▶ _Work request_
An acceptable response holds only the line containing "grey pot: 15 -> 14" and every line after it to the end of the records, each reproduced exactly.

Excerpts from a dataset

<<<<

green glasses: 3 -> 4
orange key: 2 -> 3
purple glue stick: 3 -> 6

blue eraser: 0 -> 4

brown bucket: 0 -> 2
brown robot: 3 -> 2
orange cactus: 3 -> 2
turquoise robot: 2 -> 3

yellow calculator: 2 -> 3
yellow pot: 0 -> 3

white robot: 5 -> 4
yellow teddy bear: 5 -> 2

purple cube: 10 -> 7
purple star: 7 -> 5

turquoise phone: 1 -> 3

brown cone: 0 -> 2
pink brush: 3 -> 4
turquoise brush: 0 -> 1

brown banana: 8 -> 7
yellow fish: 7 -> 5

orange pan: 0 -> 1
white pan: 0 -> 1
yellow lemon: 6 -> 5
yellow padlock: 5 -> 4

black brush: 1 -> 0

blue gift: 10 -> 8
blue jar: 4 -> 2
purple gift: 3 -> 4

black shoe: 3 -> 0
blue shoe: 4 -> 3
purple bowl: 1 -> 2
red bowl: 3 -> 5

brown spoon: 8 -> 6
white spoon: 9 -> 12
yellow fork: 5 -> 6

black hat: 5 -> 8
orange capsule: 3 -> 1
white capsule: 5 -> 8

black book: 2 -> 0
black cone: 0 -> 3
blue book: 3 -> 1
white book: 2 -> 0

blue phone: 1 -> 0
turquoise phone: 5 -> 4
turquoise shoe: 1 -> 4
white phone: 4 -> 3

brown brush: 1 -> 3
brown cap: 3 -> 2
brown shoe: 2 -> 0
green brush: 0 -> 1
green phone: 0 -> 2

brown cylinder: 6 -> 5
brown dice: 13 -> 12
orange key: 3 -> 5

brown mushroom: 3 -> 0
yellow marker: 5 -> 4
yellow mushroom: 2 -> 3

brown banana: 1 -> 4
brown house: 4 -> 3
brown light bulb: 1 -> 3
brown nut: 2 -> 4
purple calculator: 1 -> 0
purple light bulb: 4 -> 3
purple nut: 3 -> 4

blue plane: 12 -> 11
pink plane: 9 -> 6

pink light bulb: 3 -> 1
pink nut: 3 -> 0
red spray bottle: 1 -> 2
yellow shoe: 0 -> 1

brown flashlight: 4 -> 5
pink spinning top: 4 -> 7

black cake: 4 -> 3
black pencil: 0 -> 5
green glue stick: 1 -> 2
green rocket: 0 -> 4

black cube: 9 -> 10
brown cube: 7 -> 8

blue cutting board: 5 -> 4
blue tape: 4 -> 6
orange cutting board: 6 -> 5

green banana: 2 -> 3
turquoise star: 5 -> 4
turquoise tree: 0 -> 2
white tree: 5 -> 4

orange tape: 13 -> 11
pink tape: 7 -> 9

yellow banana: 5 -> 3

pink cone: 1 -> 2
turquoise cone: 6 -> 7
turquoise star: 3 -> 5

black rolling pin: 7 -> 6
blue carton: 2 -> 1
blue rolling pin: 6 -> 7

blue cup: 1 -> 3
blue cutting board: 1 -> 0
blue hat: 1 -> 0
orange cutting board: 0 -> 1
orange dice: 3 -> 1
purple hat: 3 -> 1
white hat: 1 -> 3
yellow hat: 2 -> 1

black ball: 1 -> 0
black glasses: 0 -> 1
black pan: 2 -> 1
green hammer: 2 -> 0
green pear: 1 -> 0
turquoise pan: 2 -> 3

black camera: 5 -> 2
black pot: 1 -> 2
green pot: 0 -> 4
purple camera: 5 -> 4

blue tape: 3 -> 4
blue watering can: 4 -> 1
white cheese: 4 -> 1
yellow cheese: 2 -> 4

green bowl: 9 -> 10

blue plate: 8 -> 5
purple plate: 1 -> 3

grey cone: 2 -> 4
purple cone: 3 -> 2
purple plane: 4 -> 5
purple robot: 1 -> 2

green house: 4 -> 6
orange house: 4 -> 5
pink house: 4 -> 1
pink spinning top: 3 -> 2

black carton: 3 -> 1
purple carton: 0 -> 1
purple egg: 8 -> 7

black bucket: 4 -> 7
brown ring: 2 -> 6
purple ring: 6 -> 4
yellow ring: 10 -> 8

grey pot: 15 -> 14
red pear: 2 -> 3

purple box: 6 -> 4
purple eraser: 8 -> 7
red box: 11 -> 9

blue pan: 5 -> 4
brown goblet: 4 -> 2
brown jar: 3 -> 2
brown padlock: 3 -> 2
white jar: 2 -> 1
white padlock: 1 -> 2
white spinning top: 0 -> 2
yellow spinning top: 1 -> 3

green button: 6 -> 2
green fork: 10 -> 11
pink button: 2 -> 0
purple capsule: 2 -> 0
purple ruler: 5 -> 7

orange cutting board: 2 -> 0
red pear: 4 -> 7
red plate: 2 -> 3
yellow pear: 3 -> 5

>>>>

▶ _Problem solution_
grey pot: 15 -> 14
red pear: 2 -> 3

purple box: 6 -> 4
purple eraser: 8 -> 7
red box: 11 -> 9

blue pan: 5 -> 4
brown goblet: 4 -> 2
brown jar: 3 -> 2
brown padlock: 3 -> 2
white jar: 2 -> 1
white padlock: 1 -> 2
white spinning top: 0 -> 2
yellow spinning top: 1 -> 3

green button: 6 -> 2
green fork: 10 -> 11
pink button: 2 -> 0
purple capsule: 2 -> 0
purple ruler: 5 -> 7

orange cutting board: 2 -> 0
red pear: 4 -> 7
red plate: 2 -> 3
yellow pear: 3 -> 5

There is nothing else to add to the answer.